_Activity_: Would you copy all lines in the data that contain the word "PIXELS"?

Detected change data
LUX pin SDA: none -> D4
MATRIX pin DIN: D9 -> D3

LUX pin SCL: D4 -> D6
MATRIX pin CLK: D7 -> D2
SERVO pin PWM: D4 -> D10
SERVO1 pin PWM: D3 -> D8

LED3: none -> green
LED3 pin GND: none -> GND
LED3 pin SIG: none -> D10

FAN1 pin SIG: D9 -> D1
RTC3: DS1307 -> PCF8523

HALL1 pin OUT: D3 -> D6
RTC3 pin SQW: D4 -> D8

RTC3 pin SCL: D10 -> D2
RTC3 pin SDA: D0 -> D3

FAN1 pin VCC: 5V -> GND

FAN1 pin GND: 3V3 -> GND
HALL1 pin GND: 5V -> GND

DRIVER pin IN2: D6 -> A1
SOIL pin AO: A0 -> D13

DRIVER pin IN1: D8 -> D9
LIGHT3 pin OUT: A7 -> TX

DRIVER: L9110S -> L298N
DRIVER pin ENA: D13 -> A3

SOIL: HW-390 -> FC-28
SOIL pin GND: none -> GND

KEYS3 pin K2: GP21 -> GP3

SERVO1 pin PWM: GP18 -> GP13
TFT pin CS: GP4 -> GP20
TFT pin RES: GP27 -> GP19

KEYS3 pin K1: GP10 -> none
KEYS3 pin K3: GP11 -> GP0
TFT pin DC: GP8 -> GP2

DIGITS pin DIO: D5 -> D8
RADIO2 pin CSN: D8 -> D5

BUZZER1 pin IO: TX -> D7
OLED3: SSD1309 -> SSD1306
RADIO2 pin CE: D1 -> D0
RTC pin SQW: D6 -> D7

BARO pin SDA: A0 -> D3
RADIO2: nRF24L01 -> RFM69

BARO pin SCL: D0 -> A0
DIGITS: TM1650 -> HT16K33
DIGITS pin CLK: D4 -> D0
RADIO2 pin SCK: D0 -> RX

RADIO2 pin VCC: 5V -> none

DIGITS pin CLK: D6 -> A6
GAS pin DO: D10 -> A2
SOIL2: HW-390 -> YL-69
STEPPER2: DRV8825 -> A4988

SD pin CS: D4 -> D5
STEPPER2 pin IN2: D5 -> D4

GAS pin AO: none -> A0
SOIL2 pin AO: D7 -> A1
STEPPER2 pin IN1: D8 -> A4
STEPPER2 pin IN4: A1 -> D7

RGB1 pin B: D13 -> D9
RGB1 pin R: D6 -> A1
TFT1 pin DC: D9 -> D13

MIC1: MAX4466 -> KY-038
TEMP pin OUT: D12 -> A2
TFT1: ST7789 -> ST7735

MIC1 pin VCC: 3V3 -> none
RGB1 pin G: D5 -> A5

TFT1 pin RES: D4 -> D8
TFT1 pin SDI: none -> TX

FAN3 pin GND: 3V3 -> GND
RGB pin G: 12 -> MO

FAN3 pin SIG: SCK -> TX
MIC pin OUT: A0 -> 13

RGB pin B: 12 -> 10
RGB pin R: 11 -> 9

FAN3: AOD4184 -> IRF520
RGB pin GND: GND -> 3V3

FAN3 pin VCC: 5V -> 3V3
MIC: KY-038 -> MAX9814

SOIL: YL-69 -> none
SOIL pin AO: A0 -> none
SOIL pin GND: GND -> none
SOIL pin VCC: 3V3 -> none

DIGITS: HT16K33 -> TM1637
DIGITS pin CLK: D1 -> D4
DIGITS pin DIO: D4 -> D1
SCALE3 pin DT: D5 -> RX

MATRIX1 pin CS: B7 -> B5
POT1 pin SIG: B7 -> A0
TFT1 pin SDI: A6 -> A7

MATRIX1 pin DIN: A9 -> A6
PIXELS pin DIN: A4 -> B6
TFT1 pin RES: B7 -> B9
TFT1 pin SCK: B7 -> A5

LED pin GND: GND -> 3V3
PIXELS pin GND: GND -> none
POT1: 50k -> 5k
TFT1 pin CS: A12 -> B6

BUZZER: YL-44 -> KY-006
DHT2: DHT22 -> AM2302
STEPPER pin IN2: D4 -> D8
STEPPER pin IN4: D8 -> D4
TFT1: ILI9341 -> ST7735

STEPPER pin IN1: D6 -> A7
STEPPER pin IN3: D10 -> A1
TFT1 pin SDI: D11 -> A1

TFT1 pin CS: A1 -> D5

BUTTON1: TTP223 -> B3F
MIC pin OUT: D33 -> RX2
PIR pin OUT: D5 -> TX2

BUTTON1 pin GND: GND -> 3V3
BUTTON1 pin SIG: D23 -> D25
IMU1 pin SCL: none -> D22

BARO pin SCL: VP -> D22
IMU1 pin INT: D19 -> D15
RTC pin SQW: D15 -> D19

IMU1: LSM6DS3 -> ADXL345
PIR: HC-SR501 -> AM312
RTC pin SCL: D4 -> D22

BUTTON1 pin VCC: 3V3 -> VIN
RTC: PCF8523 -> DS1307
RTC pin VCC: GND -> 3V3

_Result below_:
PIXELS pin DIN: A4 -> B6
PIXELS pin GND: GND -> none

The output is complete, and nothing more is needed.